When you repeat the entries below, please keep them exact and leave out the pictures.

## Source records
_____

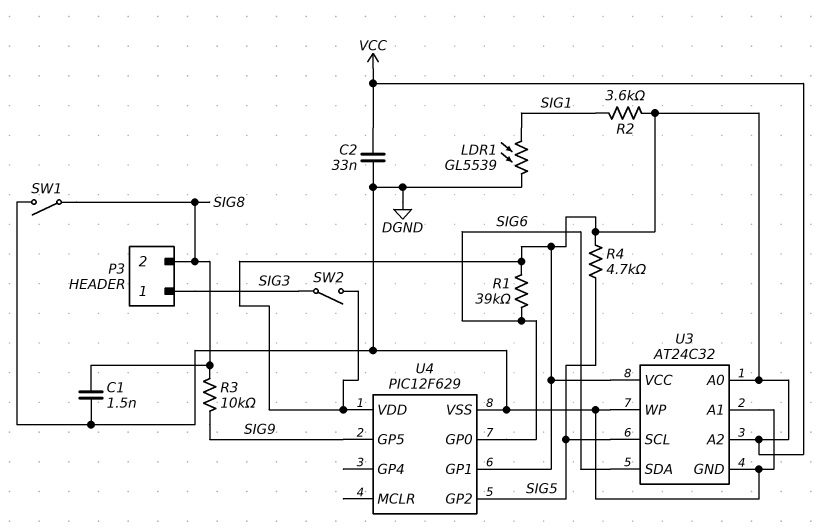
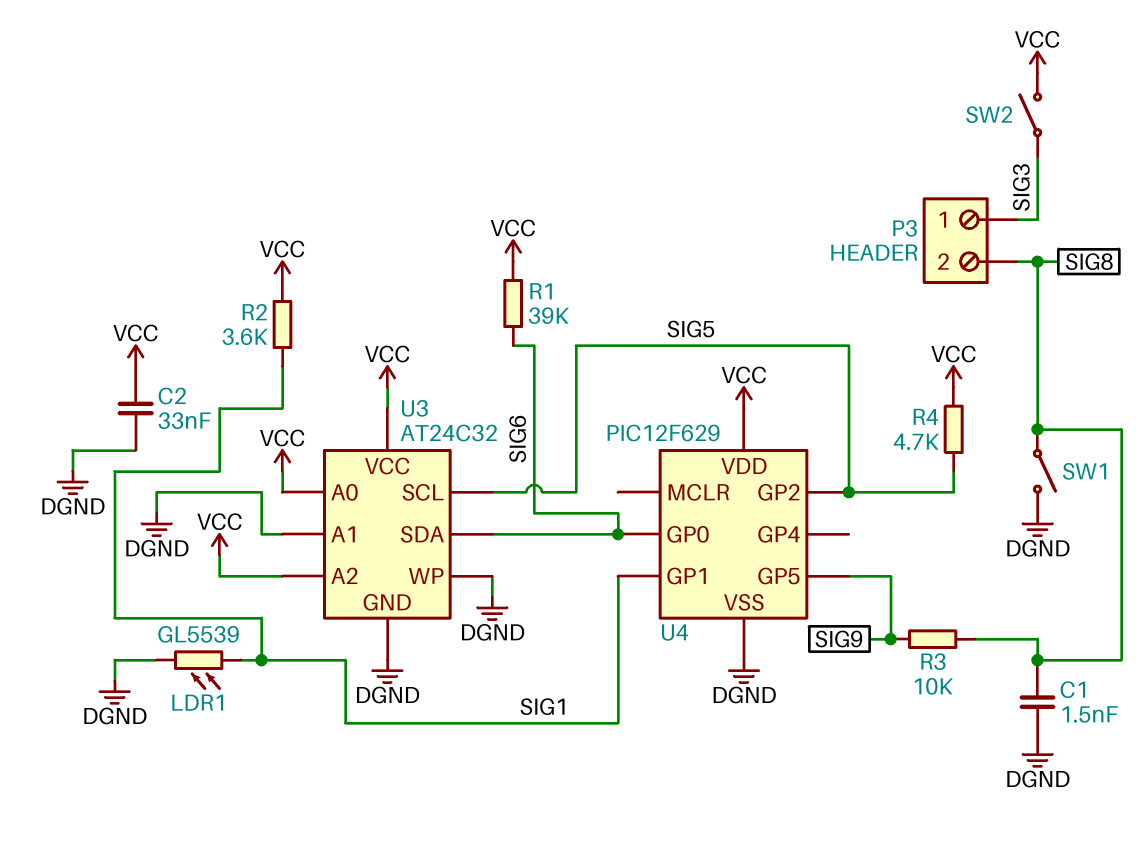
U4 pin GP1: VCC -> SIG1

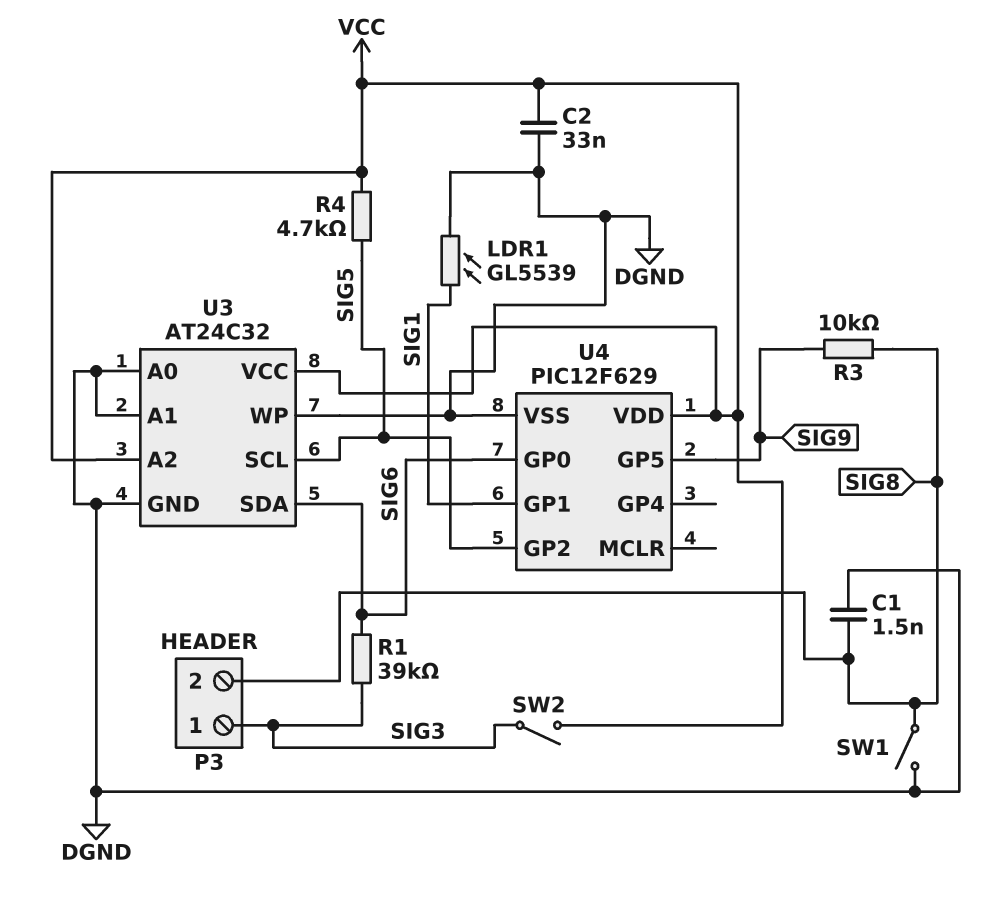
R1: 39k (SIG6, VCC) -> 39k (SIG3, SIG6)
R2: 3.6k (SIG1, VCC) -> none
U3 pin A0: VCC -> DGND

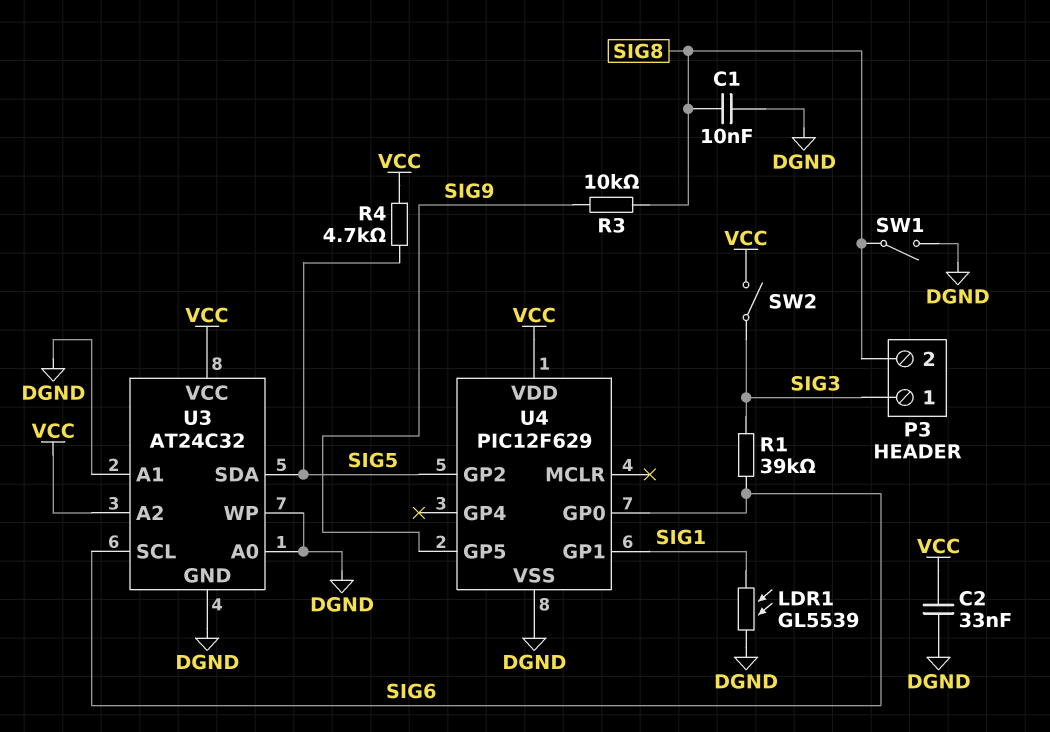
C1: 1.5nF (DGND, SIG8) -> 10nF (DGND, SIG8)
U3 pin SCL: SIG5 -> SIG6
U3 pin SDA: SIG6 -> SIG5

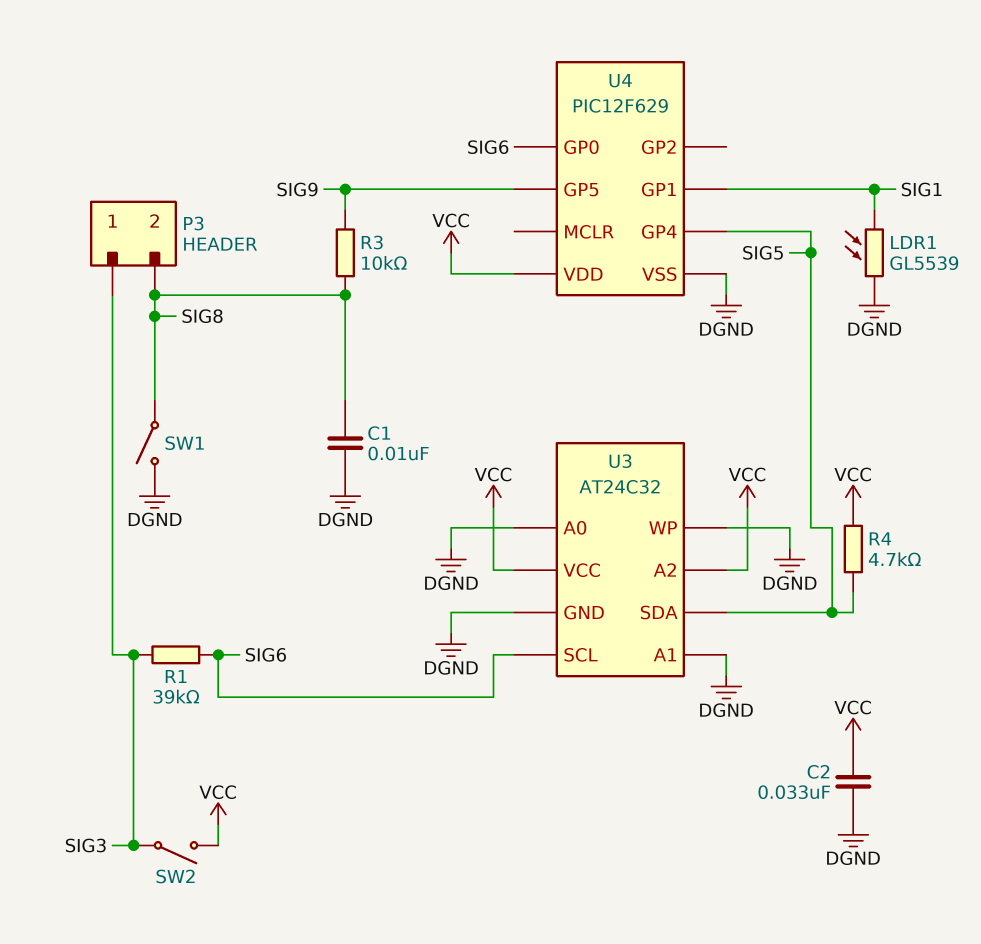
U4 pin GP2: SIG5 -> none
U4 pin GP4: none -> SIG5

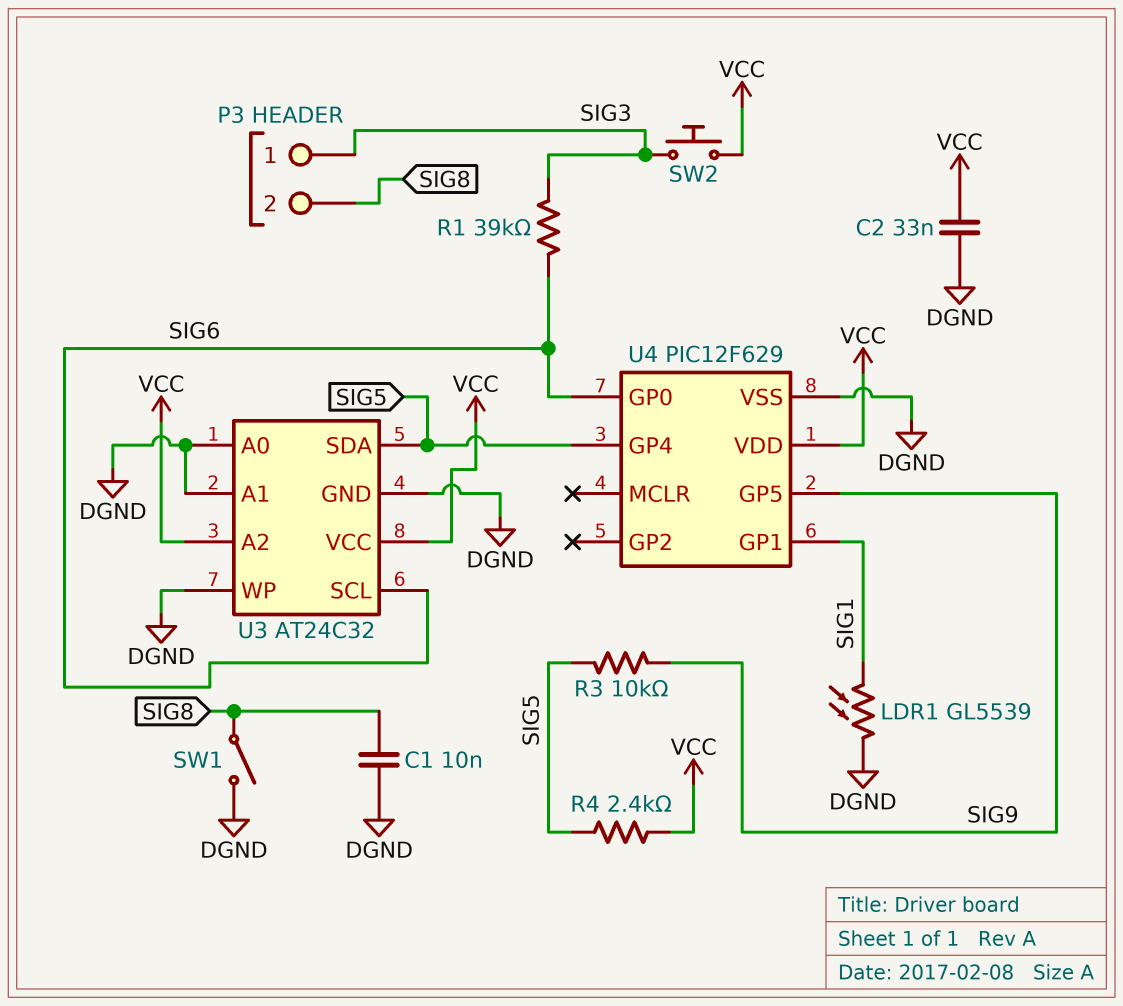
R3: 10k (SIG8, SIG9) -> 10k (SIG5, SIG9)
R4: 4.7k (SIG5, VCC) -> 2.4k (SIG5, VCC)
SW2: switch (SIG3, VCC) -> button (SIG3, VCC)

_____

## Task output
U4 pin GP1: VCC -> SIG1

R1: 39k (SIG6, VCC) -> 39k (SIG3, SIG6)
R2: 3.6k (SIG1, VCC) -> none
U3 pin A0: VCC -> DGND

C1: 1.5nF (DGND, SIG8) -> 10nF (DGND, SIG8)
U3 pin SCL: SIG5 -> SIG6
U3 pin SDA: SIG6 -> SIG5

U4 pin GP2: SIG5 -> none
U4 pin GP4: none -> SIG5

R3: 10k (SIG8, SIG9) -> 10k (SIG5, SIG9)
R4: 4.7k (SIG5, VCC) -> 2.4k (SIG5, VCC)
SW2: switch (SIG3, VCC) -> button (SIG3, VCC)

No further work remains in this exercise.